## PROBLEM DESCRIPTION
The line containing "white brick B12:B13" marks the end; write out exactly every line from the start of the data up to and including it, without the pictures.

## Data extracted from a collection
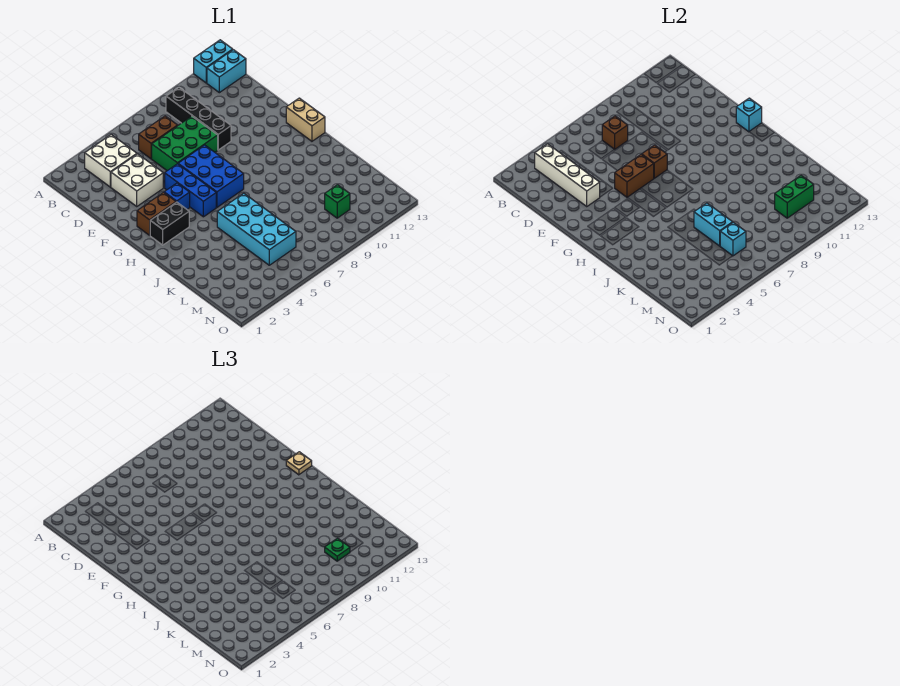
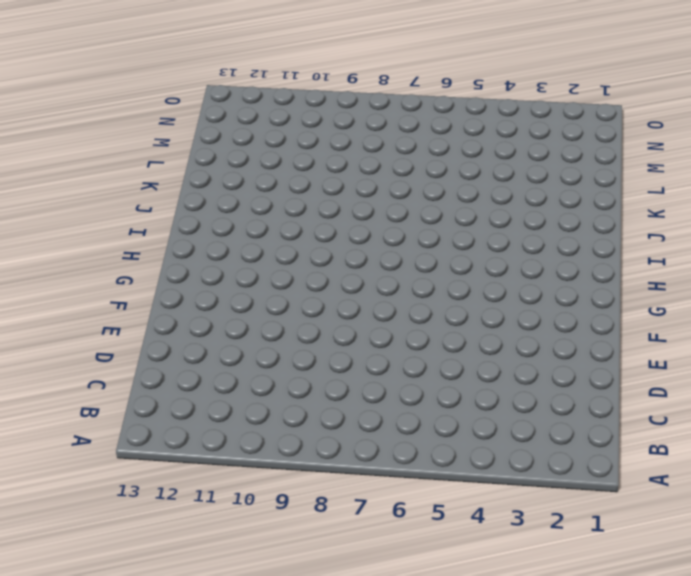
none -> cyan brick A12:A13 level 1
none -> white brick B3:C4 level 1
none -> black brick B9:E9 level 1

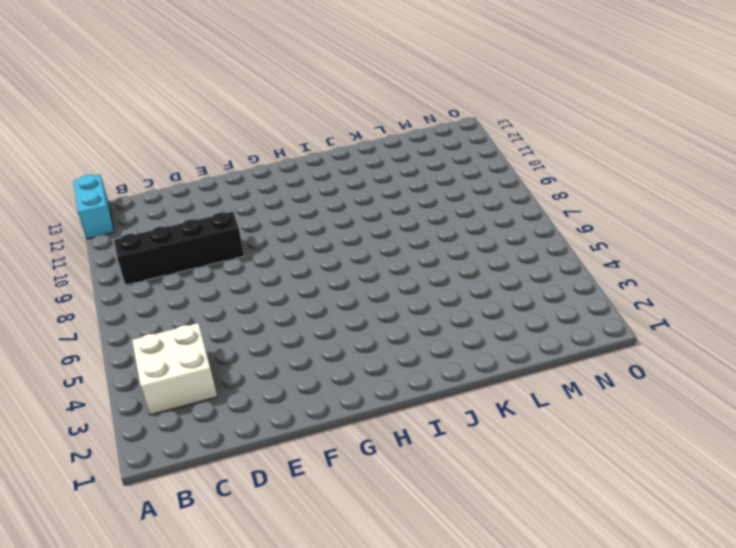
none -> cyan brick B12:B13 level 1
none -> brown brick C6:C7 level 1
none -> white brick D3:E4 level 1

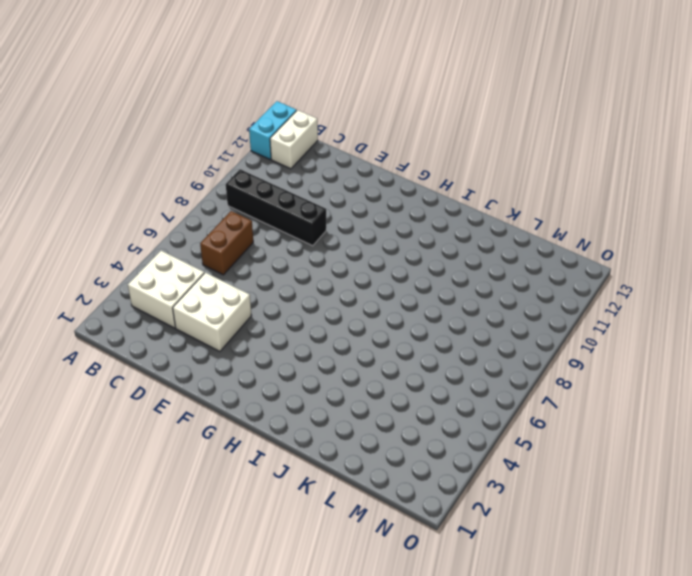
white brick B12:B13 level 1 -> cyan brick B12:B13 level 1
none -> green brick D6:E8 level 1
none -> blue brick F5:H5 level 1
none -> blue brick F6:H7 level 1

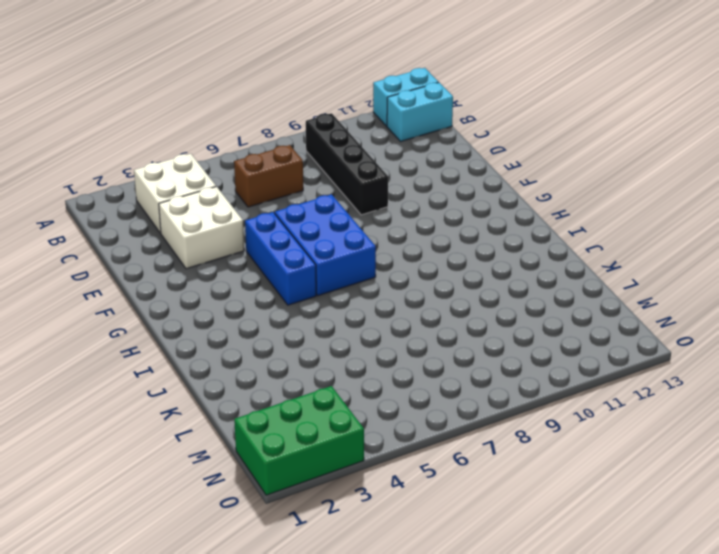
green brick N1:O3 level 1 -> green brick D6:E8 level 1
none -> brown brick G2:G3 level 1
none -> blue brick G4 level 1
none -> tan brick G13:H13 level 1

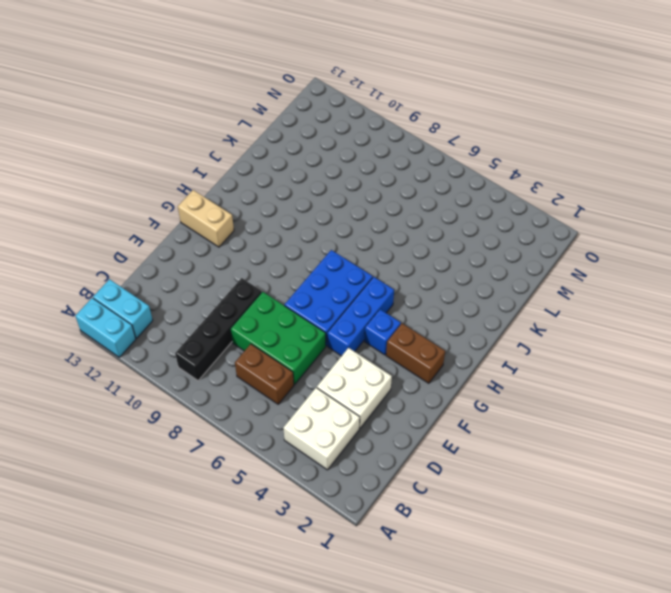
tan brick G12:G13 level 1 -> tan brick G13:H13 level 1
none -> black brick H2:H3 level 1
none -> cyan brick J5:M6 level 1
none -> green brick M10 level 1

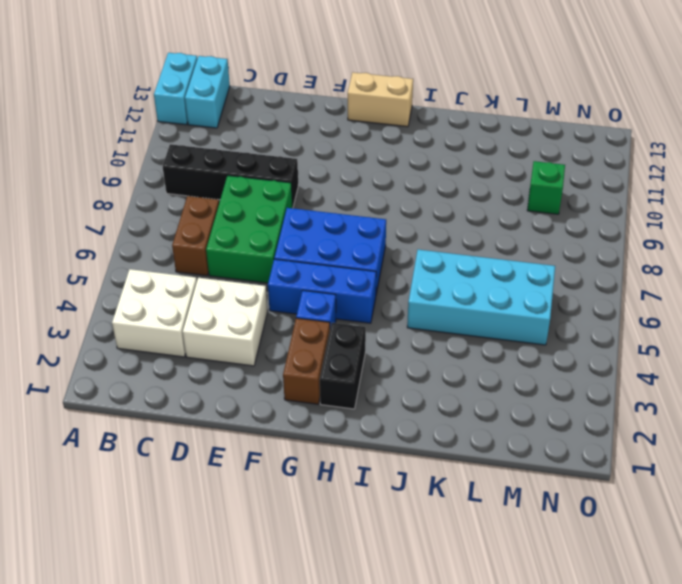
none -> white brick B3:E3 level 2
none -> brown brick C7 level 2
none -> brown brick F5:F6 level 2

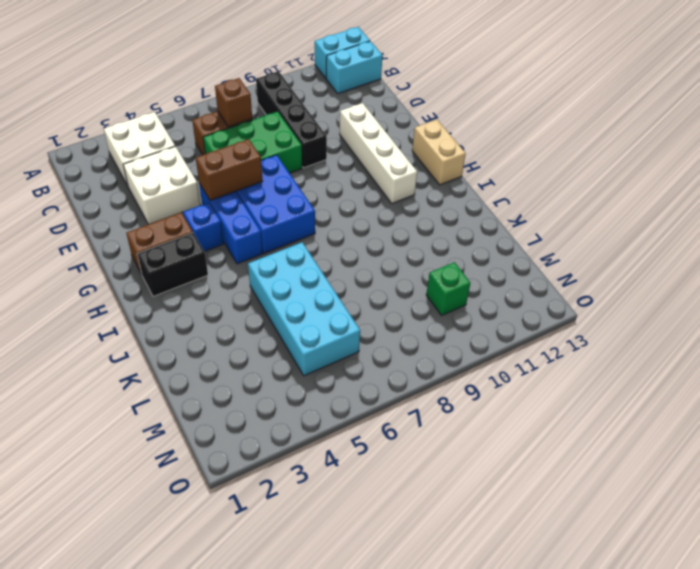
white brick E11:H11 level 1 -> white brick B3:E3 level 2
none -> brown brick F7 level 2
none -> cyan brick G13 level 2
none -> cyan brick K6:L6 level 2

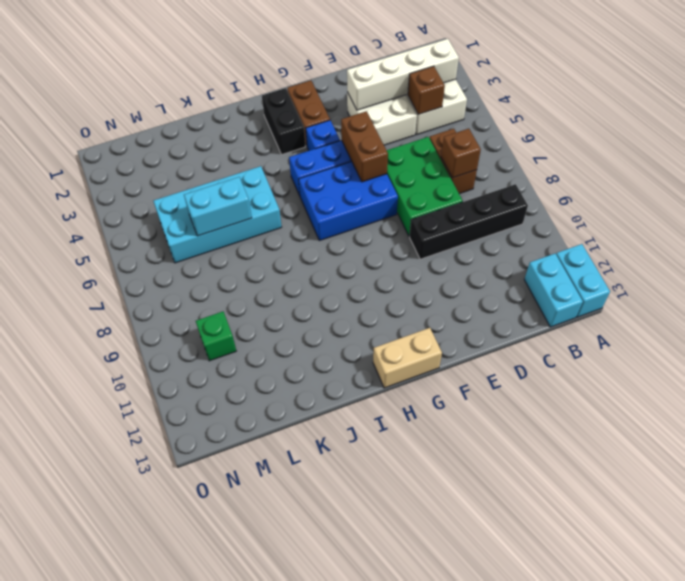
brown brick C4 level 2 -> brown brick F7 level 2
none -> cyan brick G13 level 2
none -> cyan brick M6 level 2
none -> green brick M10:M11 level 2

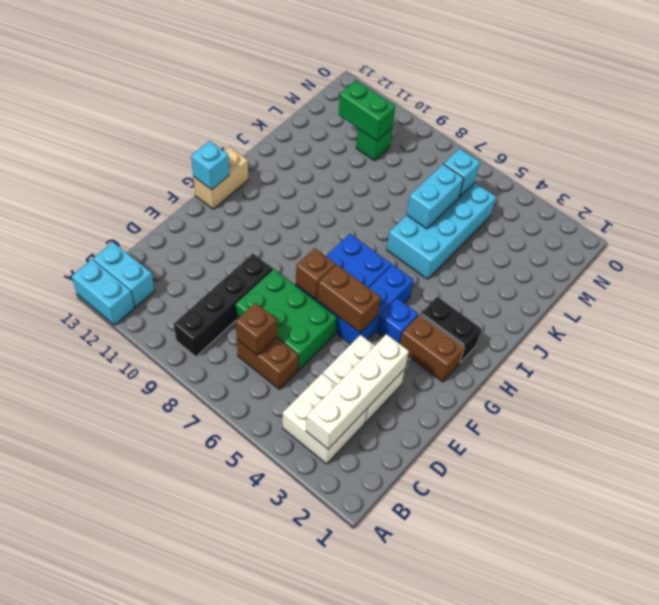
none -> tan plate G13 level 3
none -> green plate M10 level 3

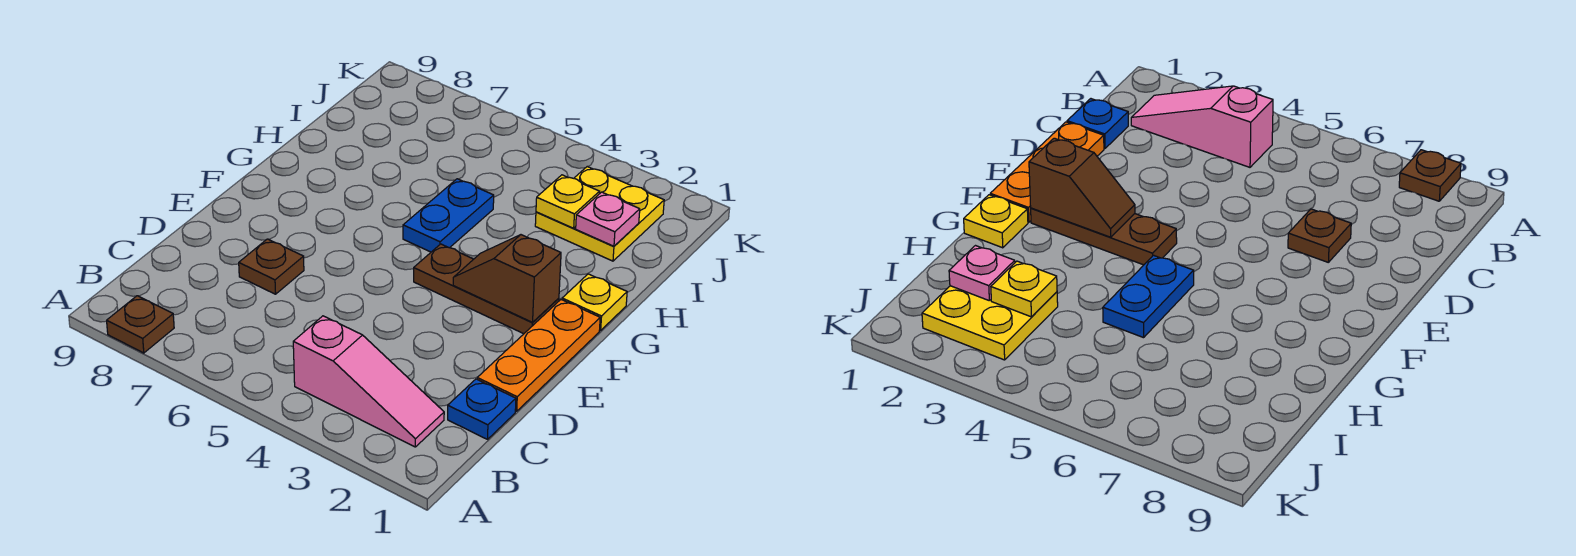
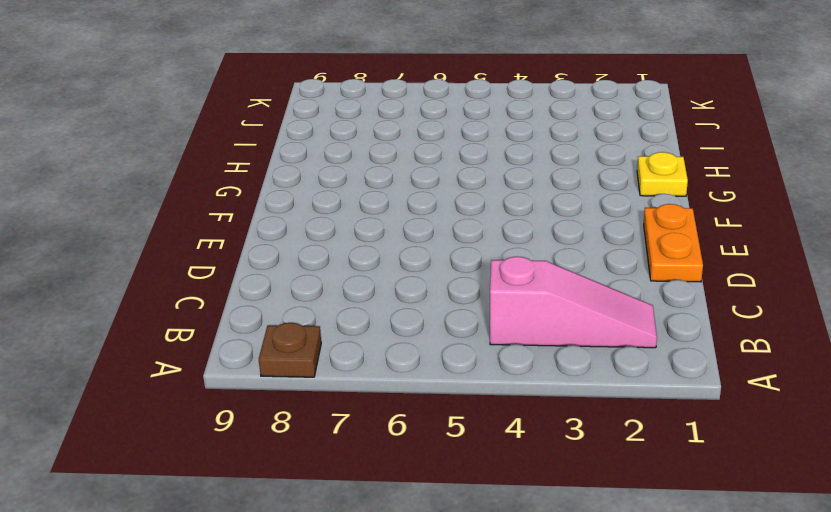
orange plate D1:E1 level 1 -> orange plate D1:F1 level 1
none -> blue plate C1 level 1
none -> brown plate D7 level 1
none -> brown plate F2:F4 level 1

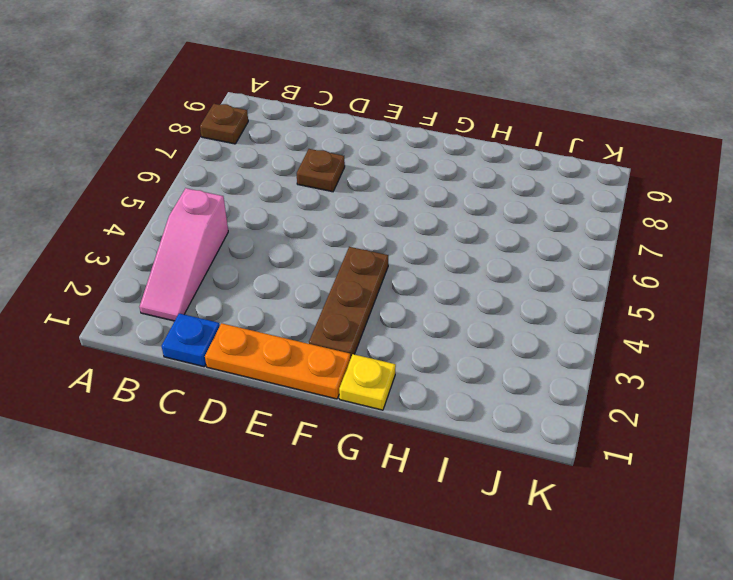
none -> blue plate G5:H5 level 1
none -> yellow plate I2:J3 level 1
none -> brown slope F2:F3 level 2 top 2

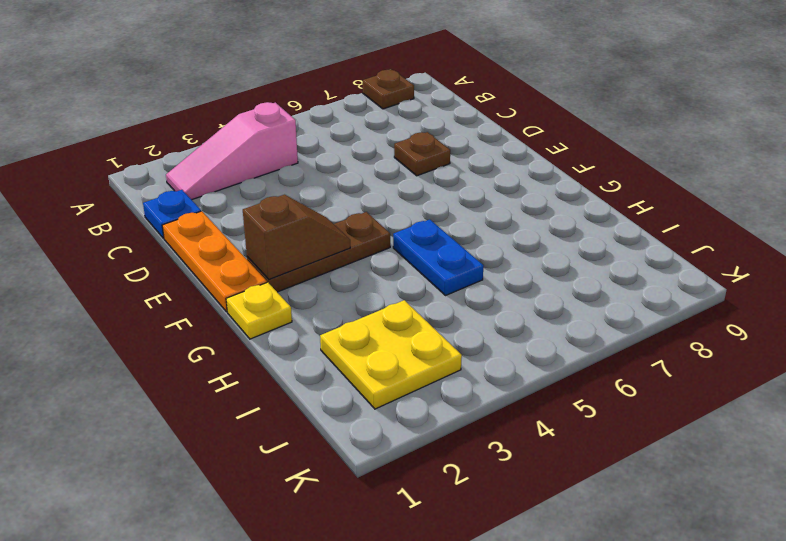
none -> pink plate I2 level 2
none -> yellow plate I3 level 2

## TASK SOLUTION
none -> cyan brick A12:A13 level 1
none -> white brick B3:C4 level 1
none -> black brick B9:E9 level 1

none -> cyan brick B12:B13 level 1
none -> brown brick C6:C7 level 1
none -> white brick D3:E4 level 1

white brick B12:B13 level 1 -> cyan brick B12:B13 level 1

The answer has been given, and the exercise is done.